## WORK REQUIRED
Your copy of the entries below should hold exactly the lines from the one containing "JP3 pin 2: GND -> N3" to the one containing "R14: 1.8k (GND, N10) -> 1.8k (+9V, GND)", inclusive, and no pictures.

Version comparison data:
*** Block opens ***

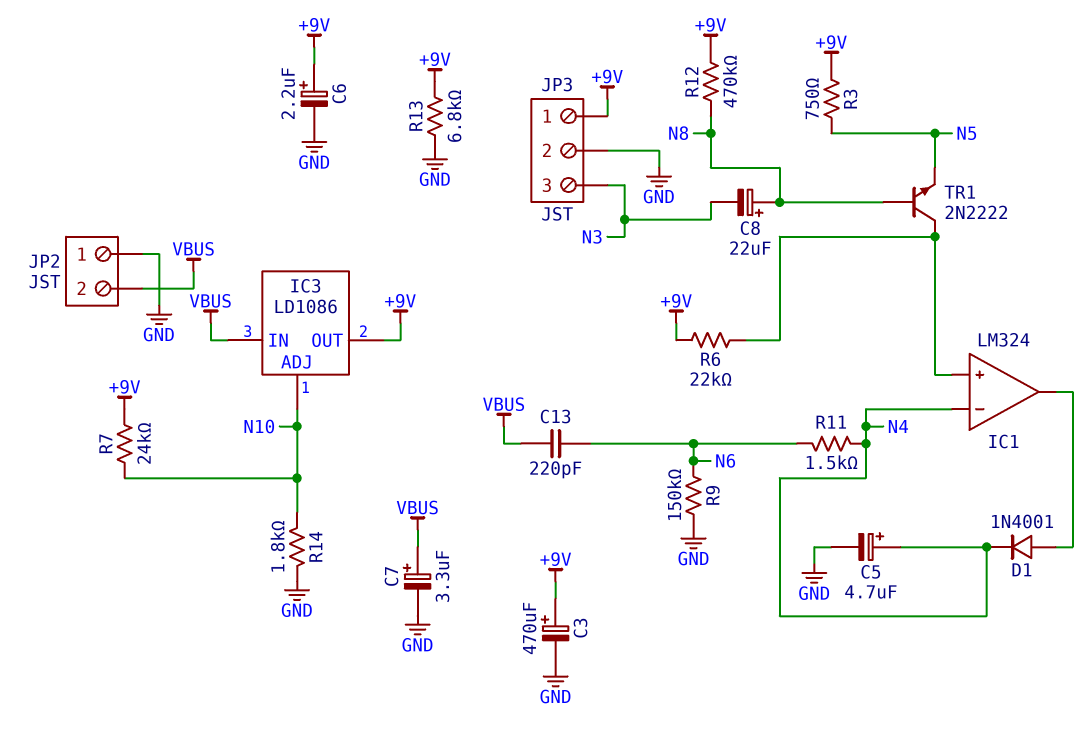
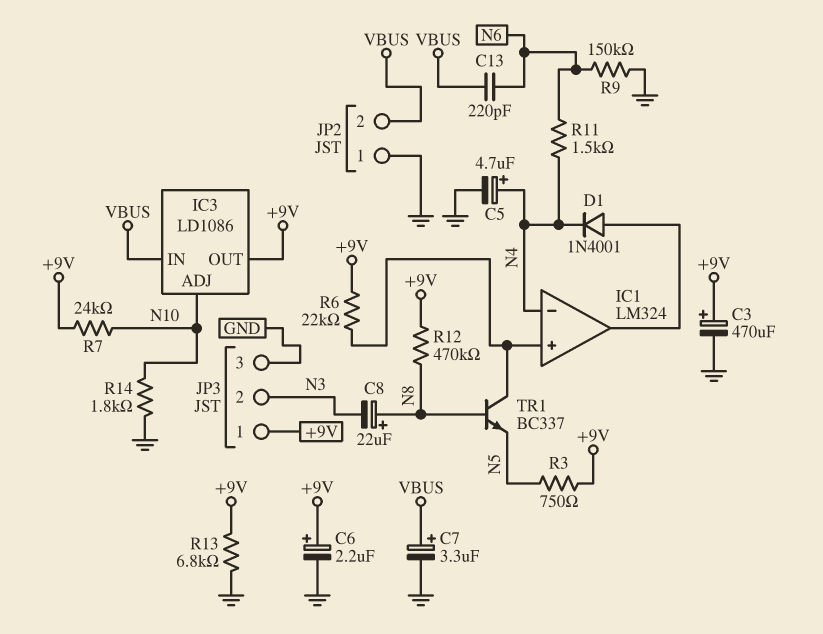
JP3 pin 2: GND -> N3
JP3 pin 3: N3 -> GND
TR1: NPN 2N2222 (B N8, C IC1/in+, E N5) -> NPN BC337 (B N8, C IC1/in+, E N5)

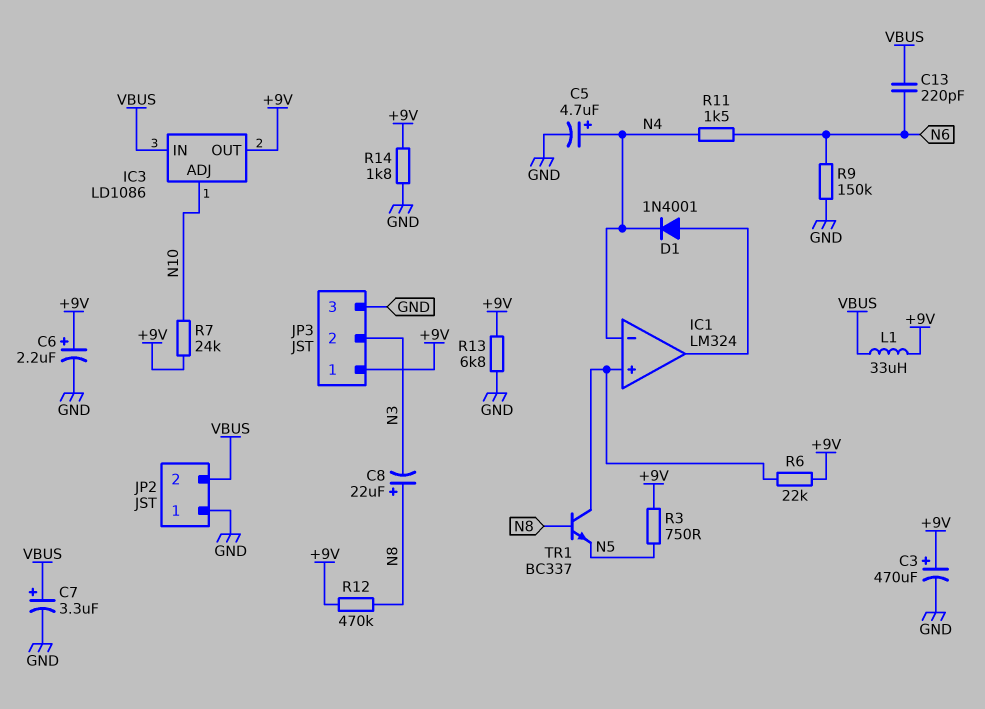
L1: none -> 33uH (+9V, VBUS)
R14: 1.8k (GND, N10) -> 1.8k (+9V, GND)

*** Block closes ***
*** Block opens ***

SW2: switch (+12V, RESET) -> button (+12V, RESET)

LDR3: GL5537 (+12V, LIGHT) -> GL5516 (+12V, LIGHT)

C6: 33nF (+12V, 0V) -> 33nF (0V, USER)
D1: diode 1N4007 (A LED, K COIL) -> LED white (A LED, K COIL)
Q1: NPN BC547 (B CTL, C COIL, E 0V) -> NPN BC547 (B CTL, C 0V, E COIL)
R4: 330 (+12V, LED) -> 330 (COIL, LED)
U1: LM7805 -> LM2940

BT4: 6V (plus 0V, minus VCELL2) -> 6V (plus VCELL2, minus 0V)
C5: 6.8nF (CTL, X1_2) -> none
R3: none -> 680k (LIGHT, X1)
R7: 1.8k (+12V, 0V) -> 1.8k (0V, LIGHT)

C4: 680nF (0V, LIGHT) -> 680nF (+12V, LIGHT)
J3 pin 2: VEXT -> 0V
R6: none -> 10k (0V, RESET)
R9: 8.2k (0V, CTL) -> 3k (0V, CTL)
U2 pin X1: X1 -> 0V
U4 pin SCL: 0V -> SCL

*** Block closes ***

## EXERCISE ANSWER
JP3 pin 2: GND -> N3
JP3 pin 3: N3 -> GND
TR1: NPN 2N2222 (B N8, C IC1/in+, E N5) -> NPN BC337 (B N8, C IC1/in+, E N5)

L1: none -> 33uH (+9V, VBUS)
R14: 1.8k (GND, N10) -> 1.8k (+9V, GND)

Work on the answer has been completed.